Directions :: In the material below, some lines carry "bright". Copy each such line.
Start of Dataset entries
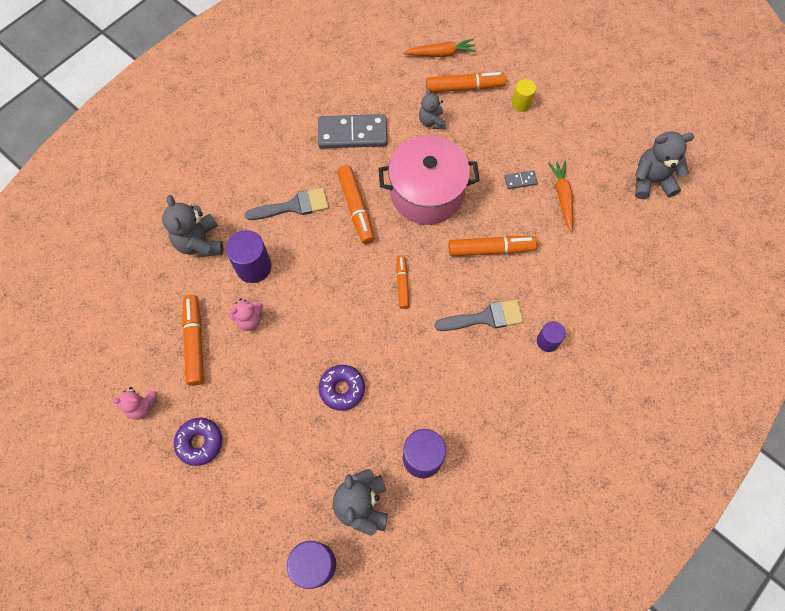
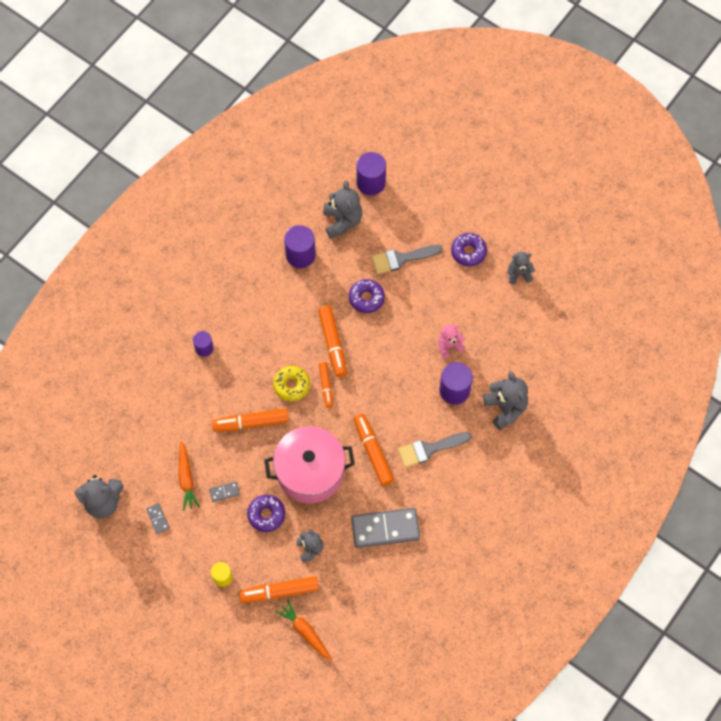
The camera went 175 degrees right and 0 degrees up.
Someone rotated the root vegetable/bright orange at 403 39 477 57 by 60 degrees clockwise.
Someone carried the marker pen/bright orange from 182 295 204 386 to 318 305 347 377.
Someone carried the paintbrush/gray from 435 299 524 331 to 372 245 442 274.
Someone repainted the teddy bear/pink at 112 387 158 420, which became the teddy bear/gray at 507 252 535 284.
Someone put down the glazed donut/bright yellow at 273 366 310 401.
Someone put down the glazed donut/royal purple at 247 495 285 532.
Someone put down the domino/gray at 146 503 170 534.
End of Dataset entries
Solved problem ::
Someone rotated the root vegetable/bright orange at 403 39 477 57 by 60 degrees clockwise.
Someone carried the marker pen/bright orange from 182 295 204 386 to 318 305 347 377.
Someone put down the glazed donut/bright yellow at 273 366 310 401.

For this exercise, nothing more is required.